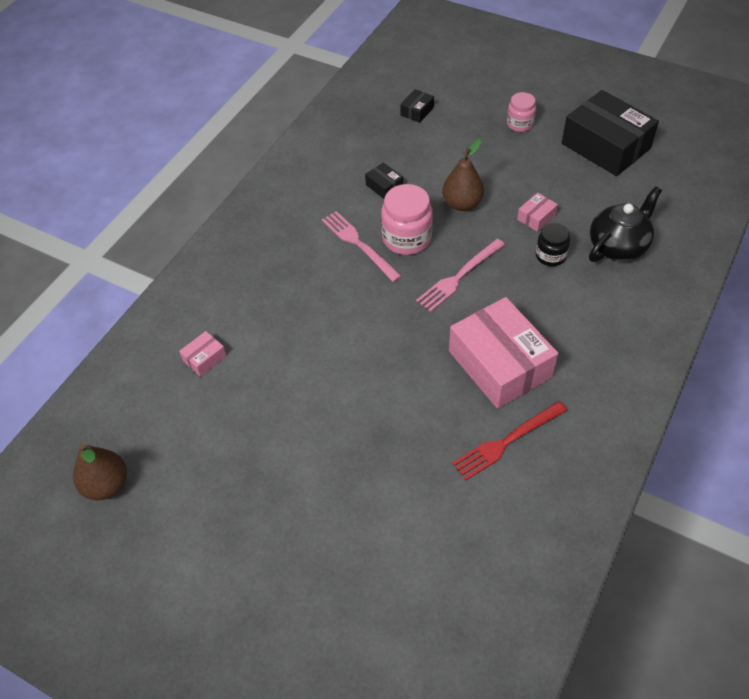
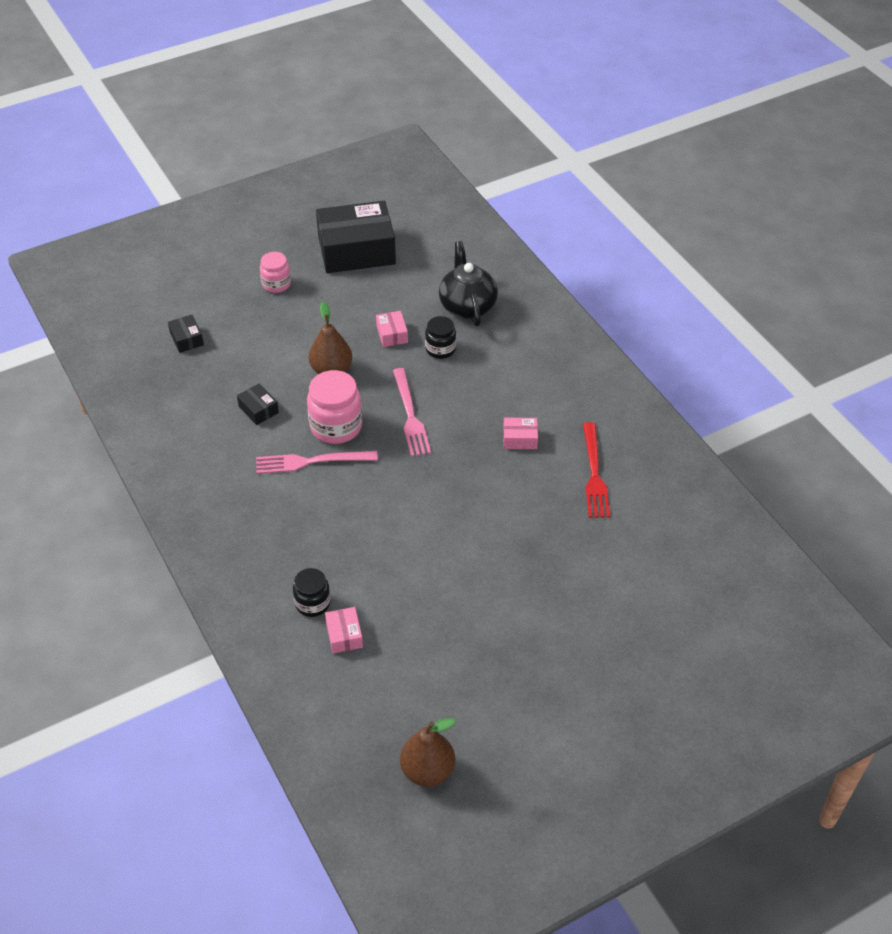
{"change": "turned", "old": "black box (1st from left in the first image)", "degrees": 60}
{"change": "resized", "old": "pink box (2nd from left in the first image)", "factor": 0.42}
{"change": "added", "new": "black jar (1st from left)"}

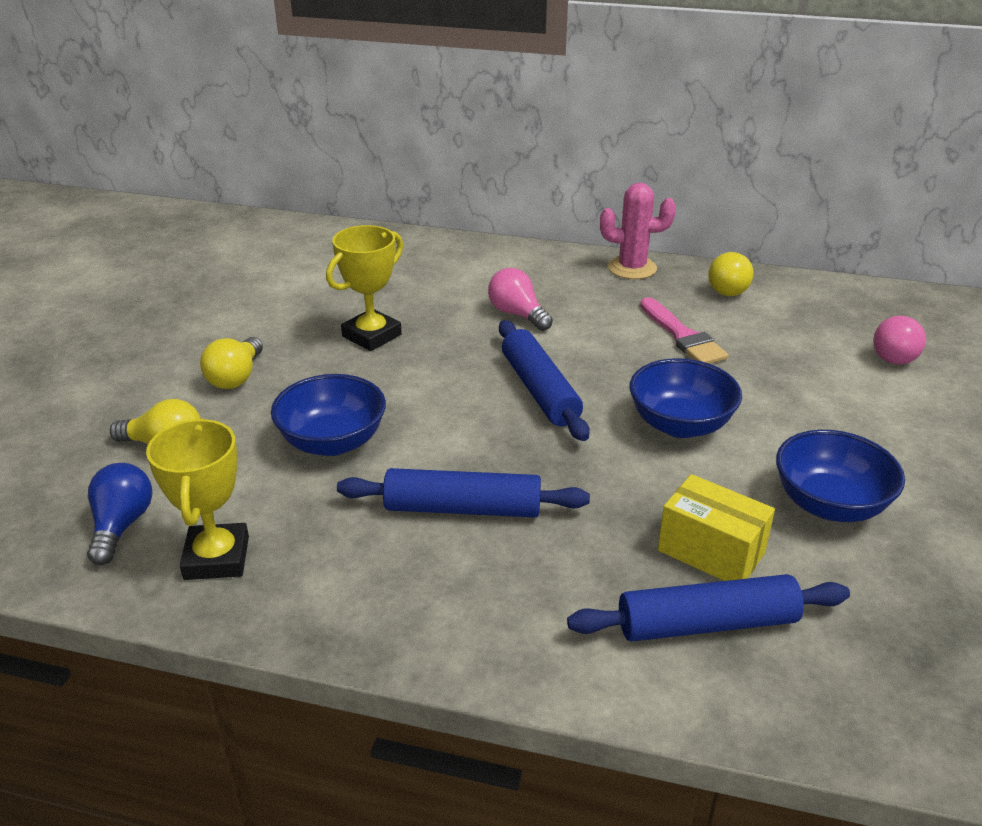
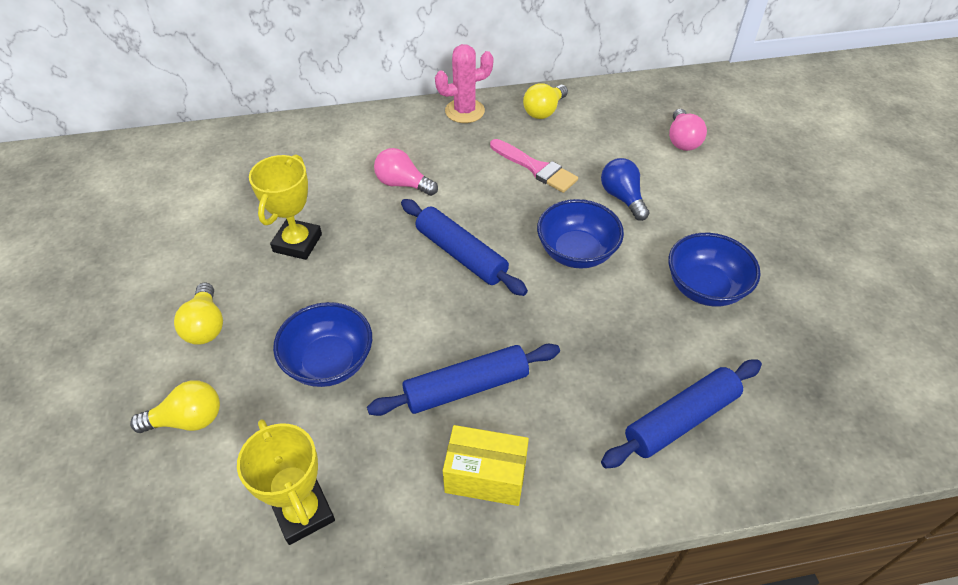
{"change": "moved", "old": "blue light bulb"}
{"change": "moved", "old": "yellow box"}
{"change": "turned", "old": "yellow light bulb (3rd from left)", "degrees": 45}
•••••
--- TASK REQUIREMENTS ---
Each entry should be copied exactly as written, though any pictures stay out.

--- TASK OUTPUT ---
{"change": "turned", "old": "black box (1st from left in the first image)", "degrees": 60}
{"change": "resized", "old": "pink box (2nd from left in the first image)", "factor": 0.42}
{"change": "added", "new": "black jar (1st from left)"}

{"change": "moved", "old": "blue light bulb"}
{"change": "moved", "old": "yellow box"}
{"change": "turned", "old": "yellow light bulb (3rd from left)", "degrees": 45}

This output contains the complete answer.